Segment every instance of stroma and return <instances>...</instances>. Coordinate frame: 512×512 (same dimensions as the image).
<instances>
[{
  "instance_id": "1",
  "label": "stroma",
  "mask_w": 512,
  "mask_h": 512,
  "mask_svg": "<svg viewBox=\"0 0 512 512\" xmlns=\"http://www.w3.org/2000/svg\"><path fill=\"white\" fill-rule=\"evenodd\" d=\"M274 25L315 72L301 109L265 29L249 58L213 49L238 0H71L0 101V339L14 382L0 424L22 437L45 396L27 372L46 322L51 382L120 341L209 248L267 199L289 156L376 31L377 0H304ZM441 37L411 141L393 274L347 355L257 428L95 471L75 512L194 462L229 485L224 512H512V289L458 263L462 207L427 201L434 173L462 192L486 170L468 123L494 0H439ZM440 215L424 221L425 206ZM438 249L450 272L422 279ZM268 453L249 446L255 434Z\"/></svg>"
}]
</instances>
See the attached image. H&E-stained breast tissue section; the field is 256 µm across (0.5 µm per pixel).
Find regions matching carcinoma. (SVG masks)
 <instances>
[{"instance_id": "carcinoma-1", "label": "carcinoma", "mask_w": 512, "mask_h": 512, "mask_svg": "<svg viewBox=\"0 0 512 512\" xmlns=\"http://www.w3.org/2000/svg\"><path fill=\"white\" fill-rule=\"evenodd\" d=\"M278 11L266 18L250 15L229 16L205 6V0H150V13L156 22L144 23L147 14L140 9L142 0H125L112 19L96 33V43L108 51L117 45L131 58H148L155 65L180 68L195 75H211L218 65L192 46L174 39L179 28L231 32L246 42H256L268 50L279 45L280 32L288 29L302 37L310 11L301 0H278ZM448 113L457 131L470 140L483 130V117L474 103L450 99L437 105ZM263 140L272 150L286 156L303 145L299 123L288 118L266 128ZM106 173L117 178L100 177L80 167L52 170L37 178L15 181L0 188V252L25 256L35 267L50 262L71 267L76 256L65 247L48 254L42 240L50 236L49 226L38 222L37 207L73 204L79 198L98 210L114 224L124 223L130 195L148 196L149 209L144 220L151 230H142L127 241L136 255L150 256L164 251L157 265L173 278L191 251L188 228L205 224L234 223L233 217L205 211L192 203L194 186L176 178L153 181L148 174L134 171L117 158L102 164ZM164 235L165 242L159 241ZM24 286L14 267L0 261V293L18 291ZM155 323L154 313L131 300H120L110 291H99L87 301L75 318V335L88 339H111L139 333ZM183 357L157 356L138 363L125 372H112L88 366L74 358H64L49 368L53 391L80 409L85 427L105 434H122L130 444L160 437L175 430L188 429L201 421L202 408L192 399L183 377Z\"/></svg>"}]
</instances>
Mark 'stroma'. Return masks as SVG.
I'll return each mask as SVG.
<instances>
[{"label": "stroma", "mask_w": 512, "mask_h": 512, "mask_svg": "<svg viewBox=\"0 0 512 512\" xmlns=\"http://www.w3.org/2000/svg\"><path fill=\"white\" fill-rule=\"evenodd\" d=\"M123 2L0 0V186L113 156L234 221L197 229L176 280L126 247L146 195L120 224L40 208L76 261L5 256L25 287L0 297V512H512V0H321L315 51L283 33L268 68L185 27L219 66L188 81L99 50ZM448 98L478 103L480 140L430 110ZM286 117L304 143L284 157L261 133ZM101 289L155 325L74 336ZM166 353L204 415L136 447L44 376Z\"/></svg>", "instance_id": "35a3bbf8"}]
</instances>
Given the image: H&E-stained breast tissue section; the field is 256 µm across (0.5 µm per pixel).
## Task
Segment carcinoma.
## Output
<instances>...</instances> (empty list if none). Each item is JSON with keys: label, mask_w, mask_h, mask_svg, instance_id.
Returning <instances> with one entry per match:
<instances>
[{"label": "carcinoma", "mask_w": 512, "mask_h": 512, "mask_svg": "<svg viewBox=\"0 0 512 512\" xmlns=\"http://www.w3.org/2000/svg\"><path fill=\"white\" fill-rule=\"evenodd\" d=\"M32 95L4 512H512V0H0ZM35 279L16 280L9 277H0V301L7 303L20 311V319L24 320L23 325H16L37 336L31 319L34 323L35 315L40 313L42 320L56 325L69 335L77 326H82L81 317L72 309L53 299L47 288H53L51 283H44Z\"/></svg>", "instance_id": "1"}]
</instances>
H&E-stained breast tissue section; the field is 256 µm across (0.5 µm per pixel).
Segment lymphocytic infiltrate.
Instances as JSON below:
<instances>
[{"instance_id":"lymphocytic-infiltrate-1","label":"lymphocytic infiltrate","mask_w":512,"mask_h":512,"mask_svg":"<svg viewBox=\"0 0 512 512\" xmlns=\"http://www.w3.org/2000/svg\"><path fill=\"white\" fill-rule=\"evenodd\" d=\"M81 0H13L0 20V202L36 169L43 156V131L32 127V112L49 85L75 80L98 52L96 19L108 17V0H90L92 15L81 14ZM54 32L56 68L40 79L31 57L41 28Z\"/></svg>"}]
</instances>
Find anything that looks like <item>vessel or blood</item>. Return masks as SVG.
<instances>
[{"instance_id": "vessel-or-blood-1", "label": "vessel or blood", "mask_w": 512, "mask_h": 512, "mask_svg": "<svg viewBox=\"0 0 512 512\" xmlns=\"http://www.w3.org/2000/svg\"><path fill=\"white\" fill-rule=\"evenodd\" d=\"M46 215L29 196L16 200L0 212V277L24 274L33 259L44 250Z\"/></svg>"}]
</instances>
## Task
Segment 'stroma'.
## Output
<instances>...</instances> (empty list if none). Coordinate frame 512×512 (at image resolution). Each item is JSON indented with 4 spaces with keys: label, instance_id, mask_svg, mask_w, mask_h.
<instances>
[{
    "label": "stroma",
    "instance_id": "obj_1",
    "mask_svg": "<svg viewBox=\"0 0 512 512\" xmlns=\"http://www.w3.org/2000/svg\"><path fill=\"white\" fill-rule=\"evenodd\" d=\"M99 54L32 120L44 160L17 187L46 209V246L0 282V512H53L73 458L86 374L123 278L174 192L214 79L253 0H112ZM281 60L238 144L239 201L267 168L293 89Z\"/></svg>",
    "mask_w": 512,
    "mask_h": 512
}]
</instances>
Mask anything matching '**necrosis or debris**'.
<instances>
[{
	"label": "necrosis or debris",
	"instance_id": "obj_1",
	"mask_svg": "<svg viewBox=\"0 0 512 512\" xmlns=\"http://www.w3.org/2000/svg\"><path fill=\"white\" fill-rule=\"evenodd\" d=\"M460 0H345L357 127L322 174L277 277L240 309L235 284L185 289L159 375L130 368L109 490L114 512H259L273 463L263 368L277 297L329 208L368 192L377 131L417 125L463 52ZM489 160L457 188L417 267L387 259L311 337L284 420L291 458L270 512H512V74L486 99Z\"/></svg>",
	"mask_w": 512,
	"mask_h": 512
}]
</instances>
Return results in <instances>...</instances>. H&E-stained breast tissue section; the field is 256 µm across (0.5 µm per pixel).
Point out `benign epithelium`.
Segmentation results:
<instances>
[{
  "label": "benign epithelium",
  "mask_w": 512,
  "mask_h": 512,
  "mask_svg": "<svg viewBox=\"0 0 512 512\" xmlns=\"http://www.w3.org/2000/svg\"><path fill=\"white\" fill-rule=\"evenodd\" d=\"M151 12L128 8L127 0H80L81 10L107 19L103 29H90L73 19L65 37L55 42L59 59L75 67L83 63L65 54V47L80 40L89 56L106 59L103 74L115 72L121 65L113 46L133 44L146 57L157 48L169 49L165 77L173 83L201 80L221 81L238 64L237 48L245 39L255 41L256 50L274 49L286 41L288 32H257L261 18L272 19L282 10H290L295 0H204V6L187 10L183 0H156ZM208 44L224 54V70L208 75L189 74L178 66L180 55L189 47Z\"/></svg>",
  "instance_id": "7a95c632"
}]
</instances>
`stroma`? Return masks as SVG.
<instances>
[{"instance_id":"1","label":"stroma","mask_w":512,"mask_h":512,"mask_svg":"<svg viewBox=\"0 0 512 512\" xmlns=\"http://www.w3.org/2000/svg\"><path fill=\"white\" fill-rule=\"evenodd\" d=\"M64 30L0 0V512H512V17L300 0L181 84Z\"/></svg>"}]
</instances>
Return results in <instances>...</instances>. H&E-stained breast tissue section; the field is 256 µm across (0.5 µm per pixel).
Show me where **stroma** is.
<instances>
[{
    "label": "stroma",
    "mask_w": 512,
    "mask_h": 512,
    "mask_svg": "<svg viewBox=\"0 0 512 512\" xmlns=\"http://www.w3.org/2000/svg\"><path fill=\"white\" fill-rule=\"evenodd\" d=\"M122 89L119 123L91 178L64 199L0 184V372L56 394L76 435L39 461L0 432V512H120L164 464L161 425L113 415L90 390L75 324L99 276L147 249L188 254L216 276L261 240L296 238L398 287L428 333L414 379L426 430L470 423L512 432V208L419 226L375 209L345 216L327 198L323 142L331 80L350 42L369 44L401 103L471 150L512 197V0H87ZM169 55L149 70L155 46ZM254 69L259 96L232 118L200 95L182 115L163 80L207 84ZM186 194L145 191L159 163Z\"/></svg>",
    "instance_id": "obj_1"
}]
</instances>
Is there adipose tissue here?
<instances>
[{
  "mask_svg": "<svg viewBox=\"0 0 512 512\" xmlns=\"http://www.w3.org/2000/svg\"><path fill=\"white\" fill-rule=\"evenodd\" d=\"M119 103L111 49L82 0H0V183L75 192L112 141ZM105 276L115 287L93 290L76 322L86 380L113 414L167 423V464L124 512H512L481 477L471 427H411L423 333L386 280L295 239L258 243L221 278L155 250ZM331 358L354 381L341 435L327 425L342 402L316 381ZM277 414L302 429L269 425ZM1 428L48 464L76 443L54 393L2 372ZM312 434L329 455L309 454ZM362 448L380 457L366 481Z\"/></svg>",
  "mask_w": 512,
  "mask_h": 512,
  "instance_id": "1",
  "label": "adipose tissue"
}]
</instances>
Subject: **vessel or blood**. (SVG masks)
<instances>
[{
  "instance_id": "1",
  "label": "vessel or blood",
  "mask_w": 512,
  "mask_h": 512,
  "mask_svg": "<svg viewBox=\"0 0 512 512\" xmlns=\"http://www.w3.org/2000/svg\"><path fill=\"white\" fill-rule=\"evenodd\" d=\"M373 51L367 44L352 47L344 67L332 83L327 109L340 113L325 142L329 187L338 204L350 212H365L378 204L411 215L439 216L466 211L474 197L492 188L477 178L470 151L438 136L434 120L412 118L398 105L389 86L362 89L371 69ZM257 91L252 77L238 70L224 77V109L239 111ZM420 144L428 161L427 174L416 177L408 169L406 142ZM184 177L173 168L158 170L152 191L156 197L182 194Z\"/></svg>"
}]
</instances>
------
*TASK INSTRUCTIONS:* Look through the records and gather every line containing "breast".

*REPLY TO THE TASK:*
See the attached image. H&E-stained breast tissue section; the field is 256 µm across (0.5 µm per pixel).
Given the image: H&E-stained breast tissue section; the field is 256 µm across (0.5 µm per pixel).
H&E-stained breast tissue section; the field is 256 µm across (0.5 µm per pixel).
Return results in <instances>...</instances>. H&E-stained breast tissue section; the field is 256 µm across (0.5 µm per pixel).
Return results in <instances>...</instances>. H&E-stained breast tissue section; the field is 256 µm across (0.5 µm per pixel).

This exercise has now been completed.